▸ Instructions to follow
Reproduce the listing below exactly, from its first line through the line containing "Detect every labelled", inclusive.

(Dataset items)
○ ○ ○ ○

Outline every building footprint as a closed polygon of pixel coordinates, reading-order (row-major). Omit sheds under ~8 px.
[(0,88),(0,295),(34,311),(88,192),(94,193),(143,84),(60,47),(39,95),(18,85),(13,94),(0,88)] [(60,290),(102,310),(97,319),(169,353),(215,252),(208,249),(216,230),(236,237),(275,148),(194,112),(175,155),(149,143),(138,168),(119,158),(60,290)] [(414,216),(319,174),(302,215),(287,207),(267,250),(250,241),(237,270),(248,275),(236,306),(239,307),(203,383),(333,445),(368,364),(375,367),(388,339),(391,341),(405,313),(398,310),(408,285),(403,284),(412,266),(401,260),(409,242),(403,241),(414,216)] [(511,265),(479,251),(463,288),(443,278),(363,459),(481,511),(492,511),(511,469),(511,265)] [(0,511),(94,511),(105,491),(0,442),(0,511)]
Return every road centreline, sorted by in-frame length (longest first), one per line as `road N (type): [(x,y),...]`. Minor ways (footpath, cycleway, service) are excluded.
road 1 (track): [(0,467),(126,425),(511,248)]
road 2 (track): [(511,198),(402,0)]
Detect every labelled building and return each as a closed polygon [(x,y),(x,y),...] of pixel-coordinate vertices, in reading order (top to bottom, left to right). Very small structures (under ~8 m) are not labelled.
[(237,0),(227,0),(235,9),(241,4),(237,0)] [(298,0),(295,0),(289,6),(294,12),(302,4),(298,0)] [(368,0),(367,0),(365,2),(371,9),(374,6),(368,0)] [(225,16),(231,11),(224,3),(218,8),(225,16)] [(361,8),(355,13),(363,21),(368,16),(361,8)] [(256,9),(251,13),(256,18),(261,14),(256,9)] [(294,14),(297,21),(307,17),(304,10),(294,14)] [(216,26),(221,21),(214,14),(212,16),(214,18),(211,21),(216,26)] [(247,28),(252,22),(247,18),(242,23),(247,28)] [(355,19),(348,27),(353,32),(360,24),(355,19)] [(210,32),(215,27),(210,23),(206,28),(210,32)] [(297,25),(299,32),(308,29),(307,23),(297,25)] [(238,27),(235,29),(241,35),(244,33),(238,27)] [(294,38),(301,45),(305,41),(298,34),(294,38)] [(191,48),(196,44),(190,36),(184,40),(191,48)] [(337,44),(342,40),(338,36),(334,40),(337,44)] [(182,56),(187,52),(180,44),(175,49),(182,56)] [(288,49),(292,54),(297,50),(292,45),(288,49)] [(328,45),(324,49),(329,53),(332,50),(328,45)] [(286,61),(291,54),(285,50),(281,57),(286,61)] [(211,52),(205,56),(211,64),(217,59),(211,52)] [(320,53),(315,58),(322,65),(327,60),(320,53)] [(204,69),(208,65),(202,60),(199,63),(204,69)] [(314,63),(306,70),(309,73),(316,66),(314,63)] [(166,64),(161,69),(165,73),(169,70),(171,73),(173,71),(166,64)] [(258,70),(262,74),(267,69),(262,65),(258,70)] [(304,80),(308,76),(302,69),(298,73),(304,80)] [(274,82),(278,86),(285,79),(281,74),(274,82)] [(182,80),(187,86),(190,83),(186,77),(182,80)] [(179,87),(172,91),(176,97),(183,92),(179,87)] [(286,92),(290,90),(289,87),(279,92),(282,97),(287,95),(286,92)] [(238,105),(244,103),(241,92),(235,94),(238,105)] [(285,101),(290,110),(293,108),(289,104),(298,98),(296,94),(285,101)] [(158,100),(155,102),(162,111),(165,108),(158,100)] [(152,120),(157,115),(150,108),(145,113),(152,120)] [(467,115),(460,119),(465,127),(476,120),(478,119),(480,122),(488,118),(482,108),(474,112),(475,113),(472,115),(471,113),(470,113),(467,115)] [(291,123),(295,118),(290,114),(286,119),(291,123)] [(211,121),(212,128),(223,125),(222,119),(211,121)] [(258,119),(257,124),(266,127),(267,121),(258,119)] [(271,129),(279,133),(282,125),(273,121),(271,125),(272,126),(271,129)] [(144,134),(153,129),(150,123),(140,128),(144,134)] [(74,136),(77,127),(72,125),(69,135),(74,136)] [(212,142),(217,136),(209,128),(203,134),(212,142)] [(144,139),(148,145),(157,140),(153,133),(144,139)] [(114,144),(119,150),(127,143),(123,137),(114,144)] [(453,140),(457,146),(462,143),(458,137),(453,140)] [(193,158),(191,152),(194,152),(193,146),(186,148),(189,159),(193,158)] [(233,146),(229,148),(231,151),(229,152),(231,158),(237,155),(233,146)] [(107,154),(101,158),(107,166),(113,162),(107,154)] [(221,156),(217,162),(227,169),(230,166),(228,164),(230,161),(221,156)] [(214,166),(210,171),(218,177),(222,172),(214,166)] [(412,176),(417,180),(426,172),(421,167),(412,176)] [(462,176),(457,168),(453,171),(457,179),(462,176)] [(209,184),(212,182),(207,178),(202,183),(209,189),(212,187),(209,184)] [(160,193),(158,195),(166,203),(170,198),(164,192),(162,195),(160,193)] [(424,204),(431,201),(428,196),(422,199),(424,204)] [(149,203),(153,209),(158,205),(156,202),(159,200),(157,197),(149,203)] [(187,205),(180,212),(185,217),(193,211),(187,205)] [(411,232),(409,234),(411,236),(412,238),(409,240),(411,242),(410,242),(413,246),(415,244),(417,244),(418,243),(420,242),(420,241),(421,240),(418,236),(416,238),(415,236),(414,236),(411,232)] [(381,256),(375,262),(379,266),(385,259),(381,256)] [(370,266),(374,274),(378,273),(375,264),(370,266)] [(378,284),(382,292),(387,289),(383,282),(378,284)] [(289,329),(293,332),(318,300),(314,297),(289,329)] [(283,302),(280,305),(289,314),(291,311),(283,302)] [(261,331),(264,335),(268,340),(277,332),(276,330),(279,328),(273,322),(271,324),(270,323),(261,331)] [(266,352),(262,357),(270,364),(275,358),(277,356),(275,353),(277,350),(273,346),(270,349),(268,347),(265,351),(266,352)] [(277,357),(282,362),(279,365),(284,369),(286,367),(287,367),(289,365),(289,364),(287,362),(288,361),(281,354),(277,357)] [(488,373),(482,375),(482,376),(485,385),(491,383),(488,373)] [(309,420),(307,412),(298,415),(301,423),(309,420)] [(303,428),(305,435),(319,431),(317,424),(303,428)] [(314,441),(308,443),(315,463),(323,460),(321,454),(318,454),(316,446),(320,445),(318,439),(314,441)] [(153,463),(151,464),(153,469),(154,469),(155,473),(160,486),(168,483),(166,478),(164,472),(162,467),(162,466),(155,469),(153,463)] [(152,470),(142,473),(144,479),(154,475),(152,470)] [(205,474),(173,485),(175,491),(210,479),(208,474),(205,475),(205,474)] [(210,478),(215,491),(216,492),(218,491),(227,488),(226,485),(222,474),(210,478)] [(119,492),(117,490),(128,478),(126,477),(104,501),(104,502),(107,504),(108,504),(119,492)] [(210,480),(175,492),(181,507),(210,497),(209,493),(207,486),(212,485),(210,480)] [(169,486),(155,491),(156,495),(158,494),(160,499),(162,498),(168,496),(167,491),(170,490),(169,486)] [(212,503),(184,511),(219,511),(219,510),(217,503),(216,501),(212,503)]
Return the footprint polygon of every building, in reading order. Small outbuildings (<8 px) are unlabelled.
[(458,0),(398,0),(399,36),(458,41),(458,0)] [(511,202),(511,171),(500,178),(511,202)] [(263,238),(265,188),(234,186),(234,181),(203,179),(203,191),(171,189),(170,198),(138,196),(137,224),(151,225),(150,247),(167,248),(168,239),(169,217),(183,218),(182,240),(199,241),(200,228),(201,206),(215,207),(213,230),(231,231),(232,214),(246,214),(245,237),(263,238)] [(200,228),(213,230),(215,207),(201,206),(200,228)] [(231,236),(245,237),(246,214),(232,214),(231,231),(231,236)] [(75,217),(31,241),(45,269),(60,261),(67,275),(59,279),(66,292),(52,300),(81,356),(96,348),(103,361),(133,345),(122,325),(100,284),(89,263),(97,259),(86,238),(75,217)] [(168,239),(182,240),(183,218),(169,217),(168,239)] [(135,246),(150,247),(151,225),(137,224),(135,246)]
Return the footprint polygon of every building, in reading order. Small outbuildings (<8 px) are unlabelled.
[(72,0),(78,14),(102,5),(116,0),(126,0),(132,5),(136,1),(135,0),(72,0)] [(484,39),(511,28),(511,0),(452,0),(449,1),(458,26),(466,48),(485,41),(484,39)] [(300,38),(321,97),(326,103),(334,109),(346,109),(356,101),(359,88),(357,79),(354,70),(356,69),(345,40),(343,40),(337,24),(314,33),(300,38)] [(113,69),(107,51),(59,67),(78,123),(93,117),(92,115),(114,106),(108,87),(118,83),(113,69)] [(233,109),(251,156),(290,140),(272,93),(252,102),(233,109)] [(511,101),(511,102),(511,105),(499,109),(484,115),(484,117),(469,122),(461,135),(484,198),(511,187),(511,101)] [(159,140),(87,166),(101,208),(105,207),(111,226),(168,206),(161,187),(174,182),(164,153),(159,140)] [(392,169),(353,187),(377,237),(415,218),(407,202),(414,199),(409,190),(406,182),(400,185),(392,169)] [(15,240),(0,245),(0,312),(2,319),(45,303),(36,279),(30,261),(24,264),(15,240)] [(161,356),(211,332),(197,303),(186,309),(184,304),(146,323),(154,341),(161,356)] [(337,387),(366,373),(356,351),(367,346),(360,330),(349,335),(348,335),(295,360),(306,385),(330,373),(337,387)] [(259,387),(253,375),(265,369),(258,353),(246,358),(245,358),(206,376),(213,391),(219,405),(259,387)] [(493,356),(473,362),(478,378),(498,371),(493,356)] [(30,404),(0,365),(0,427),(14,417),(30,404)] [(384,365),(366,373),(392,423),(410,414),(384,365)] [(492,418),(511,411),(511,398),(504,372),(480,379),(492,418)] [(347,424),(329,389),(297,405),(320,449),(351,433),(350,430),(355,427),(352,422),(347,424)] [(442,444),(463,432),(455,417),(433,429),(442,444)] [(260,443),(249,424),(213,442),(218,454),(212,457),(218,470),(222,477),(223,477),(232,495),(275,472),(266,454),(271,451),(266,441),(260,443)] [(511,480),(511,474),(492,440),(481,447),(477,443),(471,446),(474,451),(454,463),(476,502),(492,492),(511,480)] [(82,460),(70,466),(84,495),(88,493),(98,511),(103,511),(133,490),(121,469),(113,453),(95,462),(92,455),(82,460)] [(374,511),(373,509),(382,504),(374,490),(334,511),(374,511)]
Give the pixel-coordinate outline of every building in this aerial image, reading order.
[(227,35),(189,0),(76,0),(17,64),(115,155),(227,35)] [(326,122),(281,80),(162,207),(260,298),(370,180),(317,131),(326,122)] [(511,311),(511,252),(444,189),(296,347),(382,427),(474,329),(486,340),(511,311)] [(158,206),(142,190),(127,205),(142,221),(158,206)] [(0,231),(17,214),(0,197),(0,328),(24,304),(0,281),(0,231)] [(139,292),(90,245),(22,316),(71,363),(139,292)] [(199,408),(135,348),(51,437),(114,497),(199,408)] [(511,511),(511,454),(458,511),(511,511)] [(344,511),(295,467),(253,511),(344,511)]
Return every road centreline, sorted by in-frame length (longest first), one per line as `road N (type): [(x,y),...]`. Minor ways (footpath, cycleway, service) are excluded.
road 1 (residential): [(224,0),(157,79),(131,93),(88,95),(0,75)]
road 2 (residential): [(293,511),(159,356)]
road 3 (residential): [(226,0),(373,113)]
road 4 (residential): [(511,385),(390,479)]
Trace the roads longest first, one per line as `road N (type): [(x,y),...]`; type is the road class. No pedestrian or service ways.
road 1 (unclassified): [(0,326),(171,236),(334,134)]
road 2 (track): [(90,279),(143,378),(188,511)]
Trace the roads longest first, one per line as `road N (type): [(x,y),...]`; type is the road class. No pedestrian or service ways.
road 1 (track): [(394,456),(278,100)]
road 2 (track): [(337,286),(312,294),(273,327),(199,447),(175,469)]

○ ○ ○ ○

▸ Expected answer
Outline every building footprint as a closed polygon of pixel coordinates, reading-order (row-major). Omit sheds under ~8 px.
[(0,88),(0,295),(34,311),(88,192),(94,193),(143,84),(60,47),(39,95),(18,85),(13,94),(0,88)] [(60,290),(102,310),(97,319),(169,353),(215,252),(208,249),(216,230),(236,237),(275,148),(194,112),(175,155),(149,143),(138,168),(119,158),(60,290)] [(414,216),(319,174),(302,215),(287,207),(267,250),(250,241),(237,270),(248,275),(236,306),(239,307),(203,383),(333,445),(368,364),(375,367),(388,339),(391,341),(405,313),(398,310),(408,285),(403,284),(412,266),(401,260),(409,242),(403,241),(414,216)] [(511,265),(479,251),(463,288),(443,278),(363,459),(481,511),(492,511),(511,469),(511,265)] [(0,511),(94,511),(105,491),(0,442),(0,511)]
Return every road centreline, sorted by in-frame length (longest first), one per line as `road N (type): [(x,y),...]`. Minor ways (footpath, cycleway, service) are excluded.
road 1 (track): [(0,467),(126,425),(511,248)]
road 2 (track): [(511,198),(402,0)]
Detect every labelled building and return each as a closed polygon [(x,y),(x,y),...] of pixel-coordinate vertices, in reading order (top to bottom, left to right). Very small structures (under ~8 m) are not labelled.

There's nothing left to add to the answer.